RECORDS FOR THE EXERCISE section start
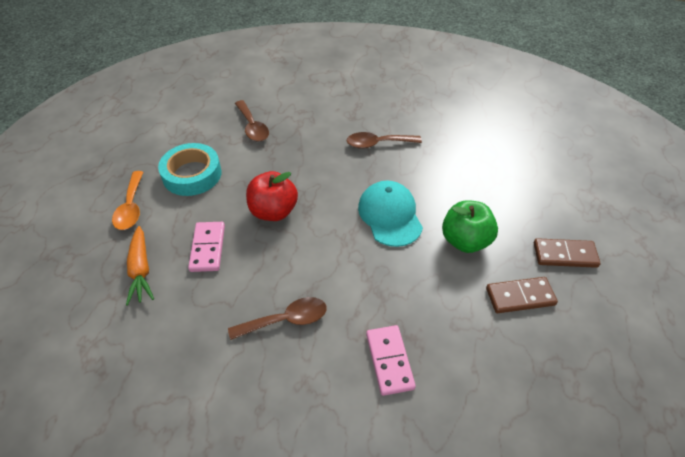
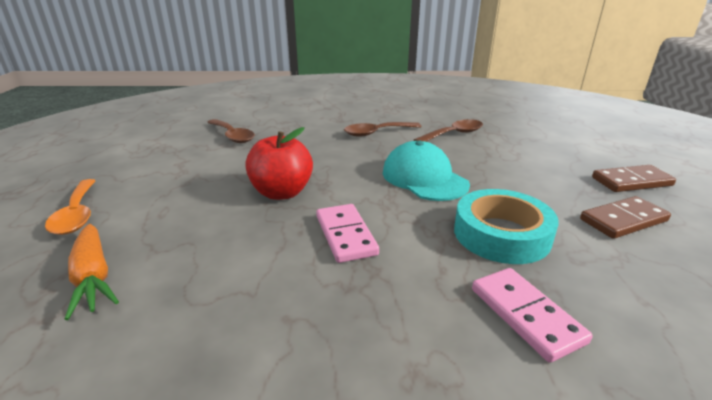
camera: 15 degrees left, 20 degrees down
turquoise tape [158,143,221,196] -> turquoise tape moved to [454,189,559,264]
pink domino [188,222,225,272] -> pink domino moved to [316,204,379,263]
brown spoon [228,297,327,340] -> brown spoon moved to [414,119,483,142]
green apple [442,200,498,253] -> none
RECORDS FOR THE EXERCISE section end
WORK TASK | Show the lines above with "moved".

WRITTEN RESPONSE |
turquoise tape [158,143,221,196] -> turquoise tape moved to [454,189,559,264]
pink domino [188,222,225,272] -> pink domino moved to [316,204,379,263]
brown spoon [228,297,327,340] -> brown spoon moved to [414,119,483,142]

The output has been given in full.